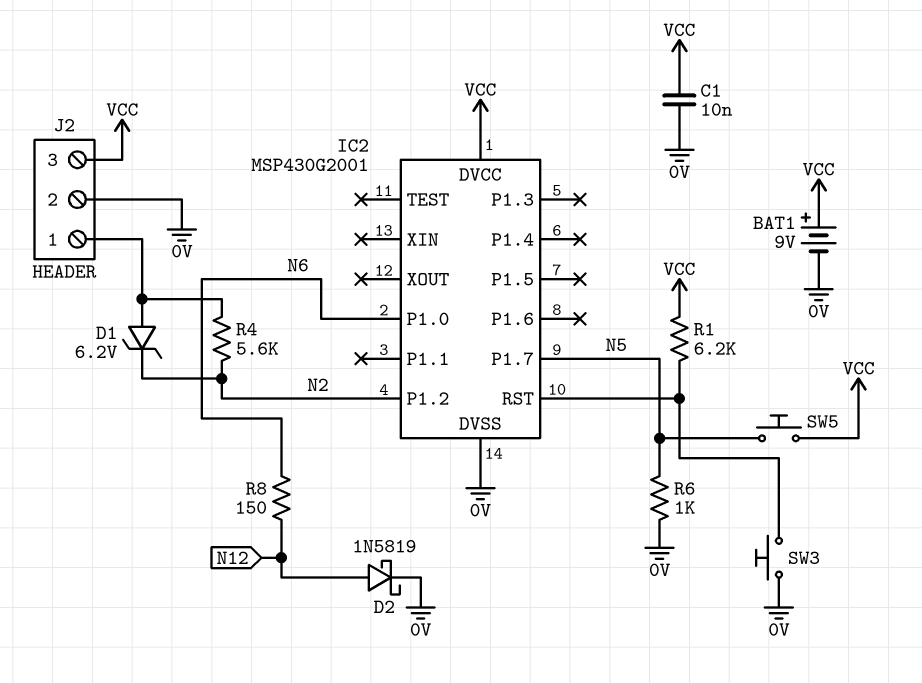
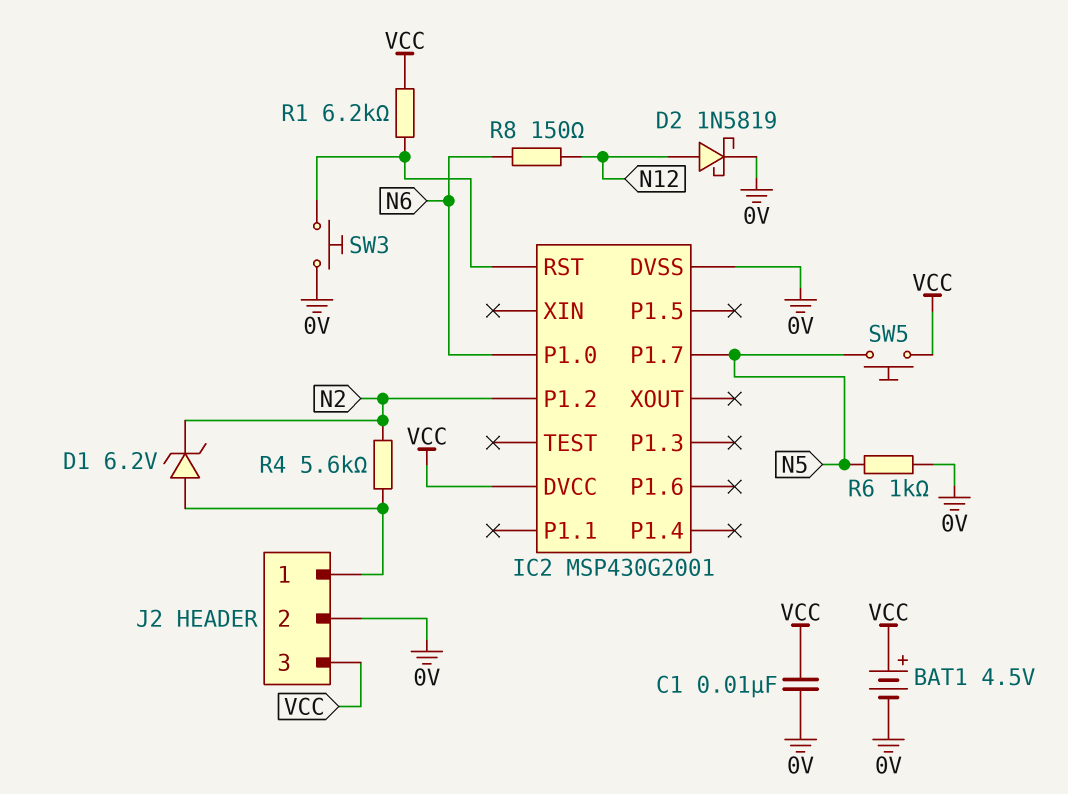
BAT1: 9V (plus VCC, minus 0V) -> 4.5V (plus VCC, minus 0V)

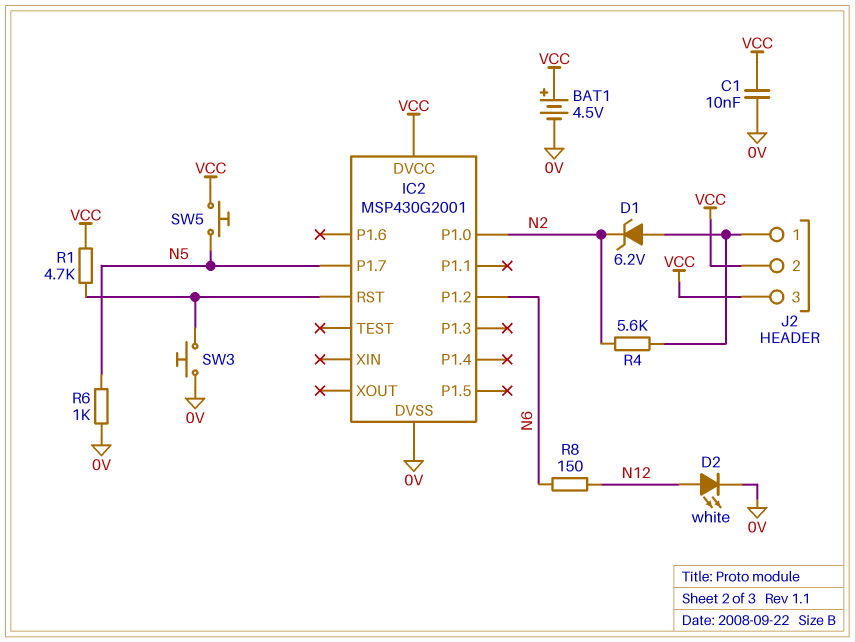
D2: schottky 1N5819 (A N12, K 0V) -> LED white (A N12, K 0V)
IC2 pin P1.0: N6 -> N2
IC2 pin P1.2: N2 -> N6
J2 pin 2: 0V -> VCC
R1: 6.2k (IC2/RST, VCC) -> 4.7k (IC2/RST, VCC)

• [EXERCISE DESCRIPTION]
A word-for-word restatement of all the lines above is needed, with the pictures omitted.

• [SOLUTION FOR THIS EXERCISE]
BAT1: 9V (plus VCC, minus 0V) -> 4.5V (plus VCC, minus 0V)

D2: schottky 1N5819 (A N12, K 0V) -> LED white (A N12, K 0V)
IC2 pin P1.0: N6 -> N2
IC2 pin P1.2: N2 -> N6
J2 pin 2: 0V -> VCC
R1: 6.2k (IC2/RST, VCC) -> 4.7k (IC2/RST, VCC)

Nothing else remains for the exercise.